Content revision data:

▬▬▬

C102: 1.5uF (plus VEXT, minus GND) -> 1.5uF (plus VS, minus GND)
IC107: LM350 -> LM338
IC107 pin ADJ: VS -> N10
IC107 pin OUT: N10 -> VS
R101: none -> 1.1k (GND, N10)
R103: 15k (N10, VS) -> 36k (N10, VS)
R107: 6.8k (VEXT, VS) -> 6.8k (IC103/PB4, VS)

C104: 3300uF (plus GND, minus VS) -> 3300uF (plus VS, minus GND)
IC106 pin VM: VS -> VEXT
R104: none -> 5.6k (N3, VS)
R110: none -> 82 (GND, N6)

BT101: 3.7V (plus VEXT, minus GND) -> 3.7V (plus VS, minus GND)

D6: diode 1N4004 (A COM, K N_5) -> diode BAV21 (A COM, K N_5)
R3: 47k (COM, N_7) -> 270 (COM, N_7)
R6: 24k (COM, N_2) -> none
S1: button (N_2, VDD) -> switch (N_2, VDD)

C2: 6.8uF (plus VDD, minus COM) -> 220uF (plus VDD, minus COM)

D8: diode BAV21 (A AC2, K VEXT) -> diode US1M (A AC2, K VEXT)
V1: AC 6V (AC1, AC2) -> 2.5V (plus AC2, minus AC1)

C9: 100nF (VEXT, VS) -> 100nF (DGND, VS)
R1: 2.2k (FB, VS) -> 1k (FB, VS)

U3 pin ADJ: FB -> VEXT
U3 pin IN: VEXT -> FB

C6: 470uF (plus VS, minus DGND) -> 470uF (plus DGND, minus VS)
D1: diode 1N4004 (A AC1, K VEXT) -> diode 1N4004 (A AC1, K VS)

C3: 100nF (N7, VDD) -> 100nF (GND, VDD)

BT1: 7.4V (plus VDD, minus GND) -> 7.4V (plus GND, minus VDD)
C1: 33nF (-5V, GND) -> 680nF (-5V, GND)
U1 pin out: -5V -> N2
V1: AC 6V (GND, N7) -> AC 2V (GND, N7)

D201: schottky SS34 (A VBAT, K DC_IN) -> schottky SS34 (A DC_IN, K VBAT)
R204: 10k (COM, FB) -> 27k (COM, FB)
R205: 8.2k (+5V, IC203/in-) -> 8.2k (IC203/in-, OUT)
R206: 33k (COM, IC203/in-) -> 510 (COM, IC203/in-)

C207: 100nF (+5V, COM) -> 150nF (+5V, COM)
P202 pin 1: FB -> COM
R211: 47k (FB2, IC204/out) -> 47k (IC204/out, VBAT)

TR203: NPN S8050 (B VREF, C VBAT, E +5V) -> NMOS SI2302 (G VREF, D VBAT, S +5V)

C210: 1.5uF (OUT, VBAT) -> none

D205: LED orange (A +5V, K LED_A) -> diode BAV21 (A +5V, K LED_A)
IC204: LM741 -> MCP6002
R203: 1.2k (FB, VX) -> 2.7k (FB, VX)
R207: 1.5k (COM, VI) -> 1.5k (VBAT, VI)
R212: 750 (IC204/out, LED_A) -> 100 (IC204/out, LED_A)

▬▬▬

§ **Problem details**
Print only the lines from the one with "R107: 6.8k (VEXT, VS) -> 6.8k (IC103/PB4, VS)" to the end of the records, both included.

§ **Result for this task**
R107: 6.8k (VEXT, VS) -> 6.8k (IC103/PB4, VS)

C104: 3300uF (plus GND, minus VS) -> 3300uF (plus VS, minus GND)
IC106 pin VM: VS -> VEXT
R104: none -> 5.6k (N3, VS)
R110: none -> 82 (GND, N6)

BT101: 3.7V (plus VEXT, minus GND) -> 3.7V (plus VS, minus GND)

D6: diode 1N4004 (A COM, K N_5) -> diode BAV21 (A COM, K N_5)
R3: 47k (COM, N_7) -> 270 (COM, N_7)
R6: 24k (COM, N_2) -> none
S1: button (N_2, VDD) -> switch (N_2, VDD)

C2: 6.8uF (plus VDD, minus COM) -> 220uF (plus VDD, minus COM)

D8: diode BAV21 (A AC2, K VEXT) -> diode US1M (A AC2, K VEXT)
V1: AC 6V (AC1, AC2) -> 2.5V (plus AC2, minus AC1)

C9: 100nF (VEXT, VS) -> 100nF (DGND, VS)
R1: 2.2k (FB, VS) -> 1k (FB, VS)

U3 pin ADJ: FB -> VEXT
U3 pin IN: VEXT -> FB

C6: 470uF (plus VS, minus DGND) -> 470uF (plus DGND, minus VS)
D1: diode 1N4004 (A AC1, K VEXT) -> diode 1N4004 (A AC1, K VS)

C3: 100nF (N7, VDD) -> 100nF (GND, VDD)

BT1: 7.4V (plus VDD, minus GND) -> 7.4V (plus GND, minus VDD)
C1: 33nF (-5V, GND) -> 680nF (-5V, GND)
U1 pin out: -5V -> N2
V1: AC 6V (GND, N7) -> AC 2V (GND, N7)

D201: schottky SS34 (A VBAT, K DC_IN) -> schottky SS34 (A DC_IN, K VBAT)
R204: 10k (COM, FB) -> 27k (COM, FB)
R205: 8.2k (+5V, IC203/in-) -> 8.2k (IC203/in-, OUT)
R206: 33k (COM, IC203/in-) -> 510 (COM, IC203/in-)

C207: 100nF (+5V, COM) -> 150nF (+5V, COM)
P202 pin 1: FB -> COM
R211: 47k (FB2, IC204/out) -> 47k (IC204/out, VBAT)

TR203: NPN S8050 (B VREF, C VBAT, E +5V) -> NMOS SI2302 (G VREF, D VBAT, S +5V)

C210: 1.5uF (OUT, VBAT) -> none

D205: LED orange (A +5V, K LED_A) -> diode BAV21 (A +5V, K LED_A)
IC204: LM741 -> MCP6002
R203: 1.2k (FB, VX) -> 2.7k (FB, VX)
R207: 1.5k (COM, VI) -> 1.5k (VBAT, VI)
R212: 750 (IC204/out, LED_A) -> 100 (IC204/out, LED_A)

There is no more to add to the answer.